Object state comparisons
• • • •
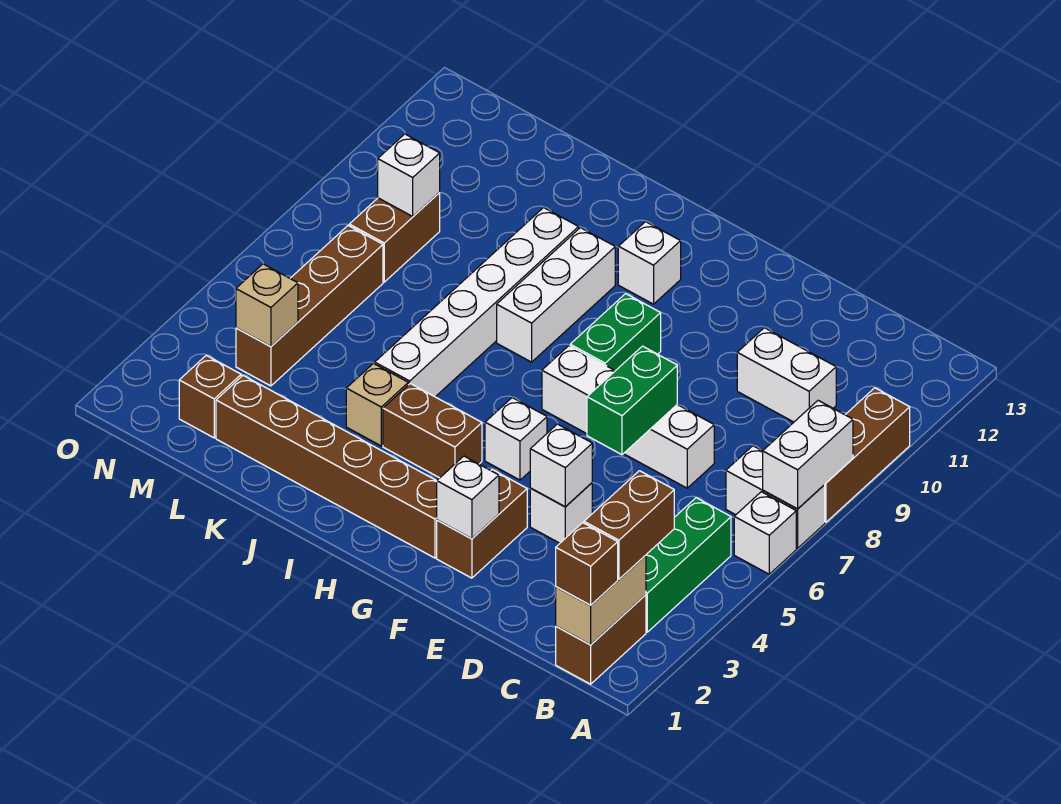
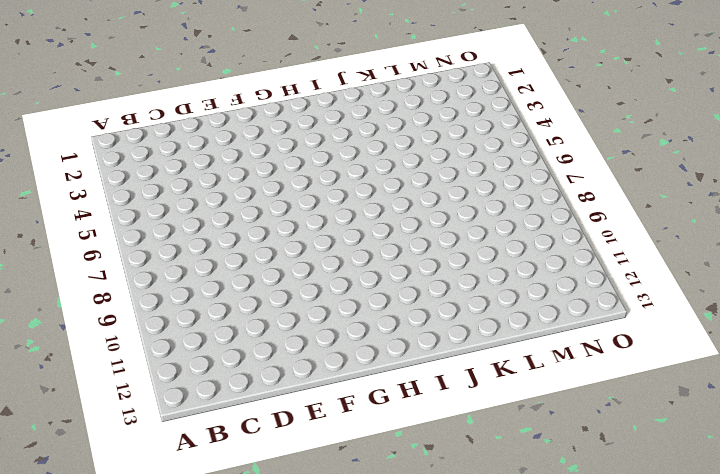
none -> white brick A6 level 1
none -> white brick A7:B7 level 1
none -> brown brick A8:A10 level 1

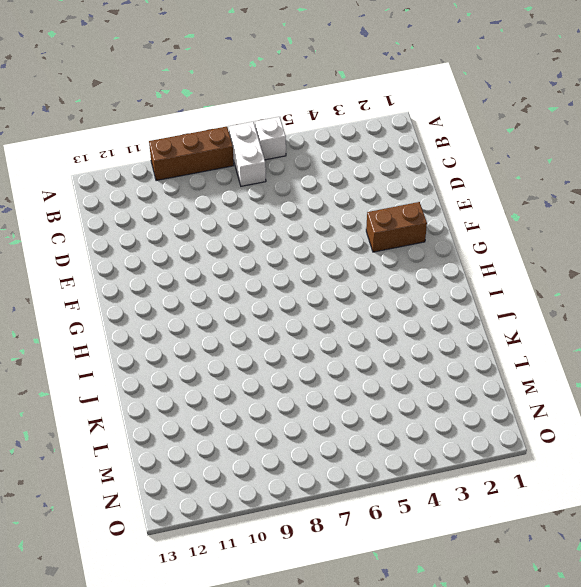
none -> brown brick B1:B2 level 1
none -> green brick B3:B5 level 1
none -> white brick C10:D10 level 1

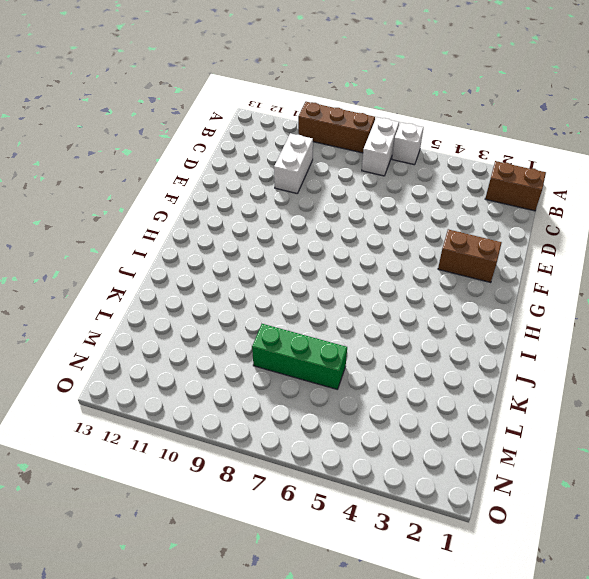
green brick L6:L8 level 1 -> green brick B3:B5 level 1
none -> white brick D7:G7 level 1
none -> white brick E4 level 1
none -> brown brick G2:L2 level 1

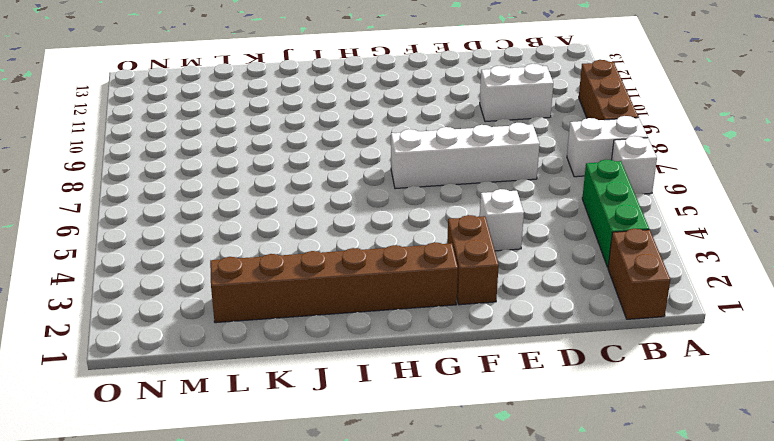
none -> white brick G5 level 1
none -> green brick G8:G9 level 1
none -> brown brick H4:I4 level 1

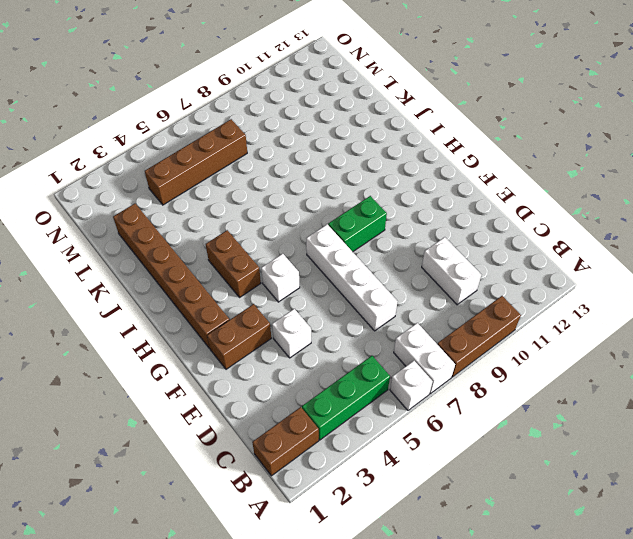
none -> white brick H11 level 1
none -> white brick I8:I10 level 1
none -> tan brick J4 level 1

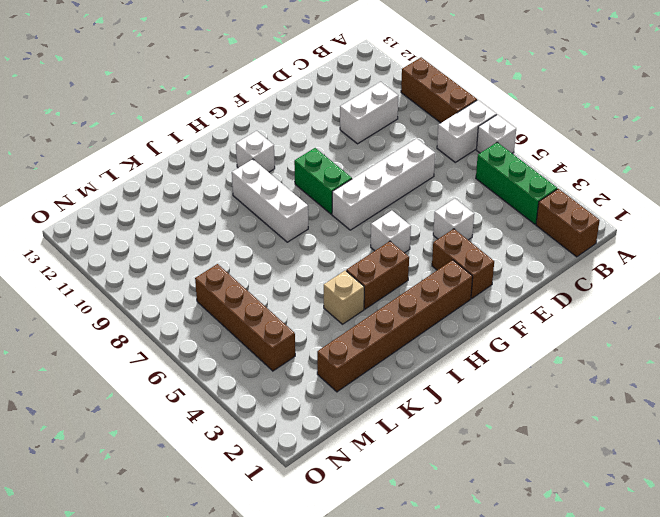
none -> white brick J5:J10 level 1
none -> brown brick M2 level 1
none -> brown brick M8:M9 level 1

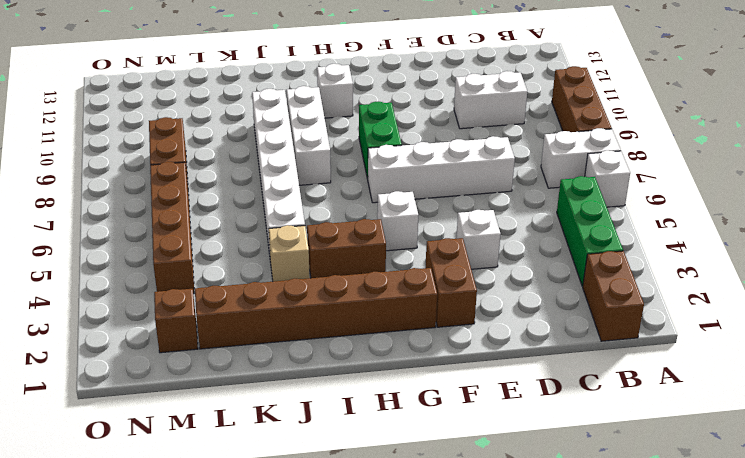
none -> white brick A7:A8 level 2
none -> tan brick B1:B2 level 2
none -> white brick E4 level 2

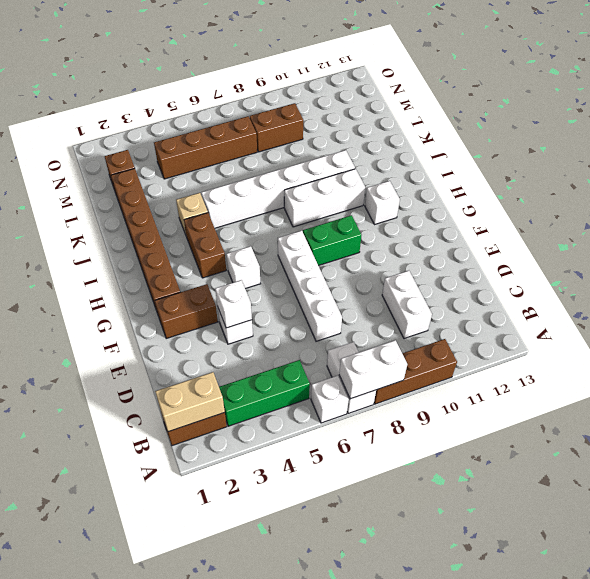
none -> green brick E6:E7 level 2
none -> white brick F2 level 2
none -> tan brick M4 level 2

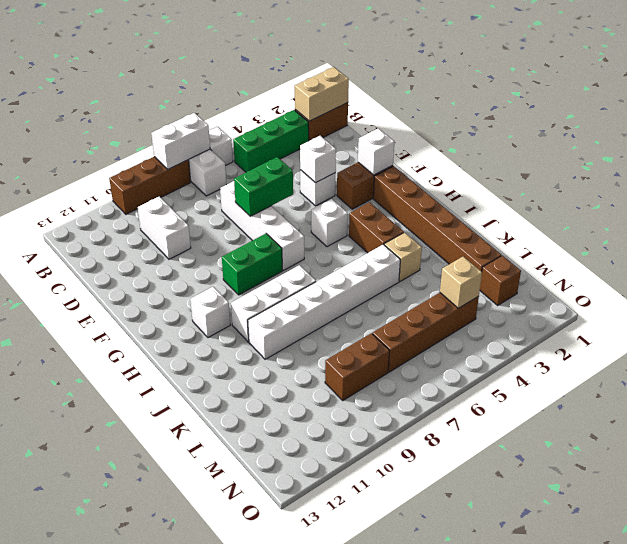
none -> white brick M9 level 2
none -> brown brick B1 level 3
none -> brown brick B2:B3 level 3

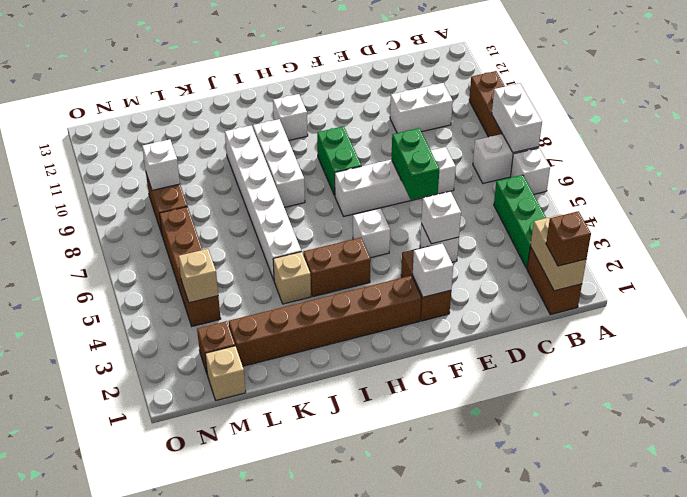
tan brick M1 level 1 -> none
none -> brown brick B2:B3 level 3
• • • •
*WORK REQUEST*
Would you output each entry exactly and leave the pictures behind?

*ANSWER FOR THIS EXERCISE*
none -> white brick A6 level 1
none -> white brick A7:B7 level 1
none -> brown brick A8:A10 level 1

none -> brown brick B1:B2 level 1
none -> green brick B3:B5 level 1
none -> white brick C10:D10 level 1

green brick L6:L8 level 1 -> green brick B3:B5 level 1
none -> white brick D7:G7 level 1
none -> white brick E4 level 1
none -> brown brick G2:L2 level 1

none -> white brick G5 level 1
none -> green brick G8:G9 level 1
none -> brown brick H4:I4 level 1

none -> white brick H11 level 1
none -> white brick I8:I10 level 1
none -> tan brick J4 level 1

none -> white brick J5:J10 level 1
none -> brown brick M2 level 1
none -> brown brick M8:M9 level 1

none -> white brick A7:A8 level 2
none -> tan brick B1:B2 level 2
none -> white brick E4 level 2

none -> green brick E6:E7 level 2
none -> white brick F2 level 2
none -> tan brick M4 level 2

none -> white brick M9 level 2
none -> brown brick B1 level 3
none -> brown brick B2:B3 level 3

tan brick M1 level 1 -> none
none -> brown brick B2:B3 level 3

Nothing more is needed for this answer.